» WORK ITEM
Copy the lines exactly as they appear, starting with the first line of the records and ending with the line that contains "R10: 18k (+12V, N028) -> 47k (+12V, N028)".
───
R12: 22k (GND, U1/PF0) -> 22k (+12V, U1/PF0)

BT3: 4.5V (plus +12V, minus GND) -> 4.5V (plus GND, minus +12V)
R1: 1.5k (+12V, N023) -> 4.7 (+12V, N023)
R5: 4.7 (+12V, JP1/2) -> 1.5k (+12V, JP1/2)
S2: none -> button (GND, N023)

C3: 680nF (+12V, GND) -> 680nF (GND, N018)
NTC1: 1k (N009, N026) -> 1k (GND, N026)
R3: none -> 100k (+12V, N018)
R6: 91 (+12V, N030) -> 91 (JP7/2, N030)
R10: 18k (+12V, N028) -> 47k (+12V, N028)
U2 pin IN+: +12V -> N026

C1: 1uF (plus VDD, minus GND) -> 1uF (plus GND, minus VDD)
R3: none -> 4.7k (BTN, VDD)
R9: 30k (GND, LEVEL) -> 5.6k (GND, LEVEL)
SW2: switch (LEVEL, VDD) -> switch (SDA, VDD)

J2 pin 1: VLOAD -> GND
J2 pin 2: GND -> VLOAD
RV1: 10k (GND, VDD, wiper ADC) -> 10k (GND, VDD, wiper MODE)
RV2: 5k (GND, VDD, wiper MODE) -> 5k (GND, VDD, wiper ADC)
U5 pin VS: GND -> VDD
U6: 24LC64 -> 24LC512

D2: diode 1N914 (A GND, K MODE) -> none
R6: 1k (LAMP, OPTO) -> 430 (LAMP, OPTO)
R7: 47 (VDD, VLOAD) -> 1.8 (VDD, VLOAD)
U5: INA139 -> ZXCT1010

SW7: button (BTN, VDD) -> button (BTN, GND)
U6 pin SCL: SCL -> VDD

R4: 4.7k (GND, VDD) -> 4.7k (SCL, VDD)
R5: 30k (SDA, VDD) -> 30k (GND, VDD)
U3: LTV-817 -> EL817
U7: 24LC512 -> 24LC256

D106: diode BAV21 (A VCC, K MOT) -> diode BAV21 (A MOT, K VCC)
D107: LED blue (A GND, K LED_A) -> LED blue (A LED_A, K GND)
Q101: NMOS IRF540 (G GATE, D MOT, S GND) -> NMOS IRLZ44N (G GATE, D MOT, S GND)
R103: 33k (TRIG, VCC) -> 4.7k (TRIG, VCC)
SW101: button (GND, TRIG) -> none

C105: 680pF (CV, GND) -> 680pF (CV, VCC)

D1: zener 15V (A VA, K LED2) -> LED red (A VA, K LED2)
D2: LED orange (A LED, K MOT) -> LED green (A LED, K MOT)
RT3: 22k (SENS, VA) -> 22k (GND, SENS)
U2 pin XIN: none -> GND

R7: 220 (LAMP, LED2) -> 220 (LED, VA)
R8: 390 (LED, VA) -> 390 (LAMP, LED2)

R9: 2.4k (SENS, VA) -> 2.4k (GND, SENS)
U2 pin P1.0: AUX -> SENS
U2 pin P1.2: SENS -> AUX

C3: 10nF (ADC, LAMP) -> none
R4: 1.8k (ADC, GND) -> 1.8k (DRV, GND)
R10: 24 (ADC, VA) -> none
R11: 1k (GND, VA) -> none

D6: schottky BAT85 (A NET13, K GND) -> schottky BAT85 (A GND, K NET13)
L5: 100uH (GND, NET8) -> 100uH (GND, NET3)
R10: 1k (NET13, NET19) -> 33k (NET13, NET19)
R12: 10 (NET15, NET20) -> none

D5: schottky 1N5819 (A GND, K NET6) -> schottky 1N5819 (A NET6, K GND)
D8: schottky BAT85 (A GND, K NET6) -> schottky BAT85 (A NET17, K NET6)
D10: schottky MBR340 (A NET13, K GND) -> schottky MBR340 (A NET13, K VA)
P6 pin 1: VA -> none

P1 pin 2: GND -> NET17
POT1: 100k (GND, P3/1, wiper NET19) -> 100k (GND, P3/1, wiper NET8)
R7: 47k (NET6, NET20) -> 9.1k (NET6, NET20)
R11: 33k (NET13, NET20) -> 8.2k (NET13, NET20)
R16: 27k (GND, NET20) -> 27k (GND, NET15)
───
» RESPONSE
R12: 22k (GND, U1/PF0) -> 22k (+12V, U1/PF0)

BT3: 4.5V (plus +12V, minus GND) -> 4.5V (plus GND, minus +12V)
R1: 1.5k (+12V, N023) -> 4.7 (+12V, N023)
R5: 4.7 (+12V, JP1/2) -> 1.5k (+12V, JP1/2)
S2: none -> button (GND, N023)

C3: 680nF (+12V, GND) -> 680nF (GND, N018)
NTC1: 1k (N009, N026) -> 1k (GND, N026)
R3: none -> 100k (+12V, N018)
R6: 91 (+12V, N030) -> 91 (JP7/2, N030)
R10: 18k (+12V, N028) -> 47k (+12V, N028)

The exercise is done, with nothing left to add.